(Saved entries)
---+---

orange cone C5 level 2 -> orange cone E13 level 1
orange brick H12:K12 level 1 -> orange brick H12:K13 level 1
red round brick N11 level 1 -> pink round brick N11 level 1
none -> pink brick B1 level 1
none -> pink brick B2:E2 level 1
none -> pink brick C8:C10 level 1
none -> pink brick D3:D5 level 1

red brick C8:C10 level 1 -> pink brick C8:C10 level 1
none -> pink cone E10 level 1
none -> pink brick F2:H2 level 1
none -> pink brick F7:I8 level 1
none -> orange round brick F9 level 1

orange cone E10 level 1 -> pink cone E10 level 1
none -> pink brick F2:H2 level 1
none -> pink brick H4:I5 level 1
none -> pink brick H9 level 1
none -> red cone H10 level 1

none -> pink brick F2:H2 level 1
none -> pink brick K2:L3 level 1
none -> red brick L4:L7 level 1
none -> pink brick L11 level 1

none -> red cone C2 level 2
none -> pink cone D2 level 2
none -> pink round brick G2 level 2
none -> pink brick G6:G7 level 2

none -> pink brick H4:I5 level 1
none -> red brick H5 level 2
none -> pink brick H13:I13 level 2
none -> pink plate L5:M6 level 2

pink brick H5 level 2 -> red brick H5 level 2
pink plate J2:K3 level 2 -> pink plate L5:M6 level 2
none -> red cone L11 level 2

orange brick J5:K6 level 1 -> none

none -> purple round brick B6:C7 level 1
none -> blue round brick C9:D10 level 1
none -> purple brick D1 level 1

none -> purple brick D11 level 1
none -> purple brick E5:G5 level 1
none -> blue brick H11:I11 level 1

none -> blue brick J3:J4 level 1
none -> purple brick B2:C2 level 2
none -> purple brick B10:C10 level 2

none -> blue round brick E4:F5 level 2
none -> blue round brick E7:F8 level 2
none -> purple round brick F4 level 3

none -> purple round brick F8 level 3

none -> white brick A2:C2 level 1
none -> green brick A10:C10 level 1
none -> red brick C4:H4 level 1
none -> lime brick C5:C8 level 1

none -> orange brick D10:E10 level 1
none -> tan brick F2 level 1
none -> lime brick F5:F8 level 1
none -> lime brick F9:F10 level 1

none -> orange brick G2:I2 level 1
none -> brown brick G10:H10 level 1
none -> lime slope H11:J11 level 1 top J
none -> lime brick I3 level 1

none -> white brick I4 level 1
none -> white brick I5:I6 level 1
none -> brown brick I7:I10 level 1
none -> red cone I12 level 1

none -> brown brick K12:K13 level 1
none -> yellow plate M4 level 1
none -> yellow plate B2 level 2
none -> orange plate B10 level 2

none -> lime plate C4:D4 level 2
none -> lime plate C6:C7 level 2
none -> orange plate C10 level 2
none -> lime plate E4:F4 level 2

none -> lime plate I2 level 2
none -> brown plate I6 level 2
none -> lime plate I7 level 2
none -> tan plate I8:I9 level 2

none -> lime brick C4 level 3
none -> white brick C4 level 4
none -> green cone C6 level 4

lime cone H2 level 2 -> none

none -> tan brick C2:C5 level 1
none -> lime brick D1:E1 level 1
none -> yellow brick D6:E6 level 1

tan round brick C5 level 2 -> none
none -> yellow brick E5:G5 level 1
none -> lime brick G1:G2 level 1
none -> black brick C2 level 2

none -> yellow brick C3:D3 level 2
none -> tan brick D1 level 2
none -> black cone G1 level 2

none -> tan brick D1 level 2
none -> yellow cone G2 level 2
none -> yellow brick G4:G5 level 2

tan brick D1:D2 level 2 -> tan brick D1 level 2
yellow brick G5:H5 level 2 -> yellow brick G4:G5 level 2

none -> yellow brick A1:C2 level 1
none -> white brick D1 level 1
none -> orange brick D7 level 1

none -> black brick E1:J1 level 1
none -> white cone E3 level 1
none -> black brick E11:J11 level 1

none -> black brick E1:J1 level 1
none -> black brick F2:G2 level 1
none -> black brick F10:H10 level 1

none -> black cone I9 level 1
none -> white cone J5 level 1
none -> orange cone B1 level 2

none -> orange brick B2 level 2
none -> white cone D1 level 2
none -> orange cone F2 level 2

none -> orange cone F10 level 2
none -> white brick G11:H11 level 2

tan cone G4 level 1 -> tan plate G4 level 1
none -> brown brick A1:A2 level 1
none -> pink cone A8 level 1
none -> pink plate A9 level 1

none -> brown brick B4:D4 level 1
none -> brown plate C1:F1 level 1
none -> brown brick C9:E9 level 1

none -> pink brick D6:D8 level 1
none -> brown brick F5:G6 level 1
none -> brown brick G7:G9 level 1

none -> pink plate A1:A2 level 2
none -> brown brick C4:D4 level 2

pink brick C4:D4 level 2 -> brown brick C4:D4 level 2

---+---

• [Work task] Which lines above run from the one containing "none -> white brick D1 level 1" to the one containing "none -> white cone J5 level 1"? Give them again exactly, both ends included.

• [Exercise answer]
none -> white brick D1 level 1
none -> orange brick D7 level 1

none -> black brick E1:J1 level 1
none -> white cone E3 level 1
none -> black brick E11:J11 level 1

none -> black brick E1:J1 level 1
none -> black brick F2:G2 level 1
none -> black brick F10:H10 level 1

none -> black cone I9 level 1
none -> white cone J5 level 1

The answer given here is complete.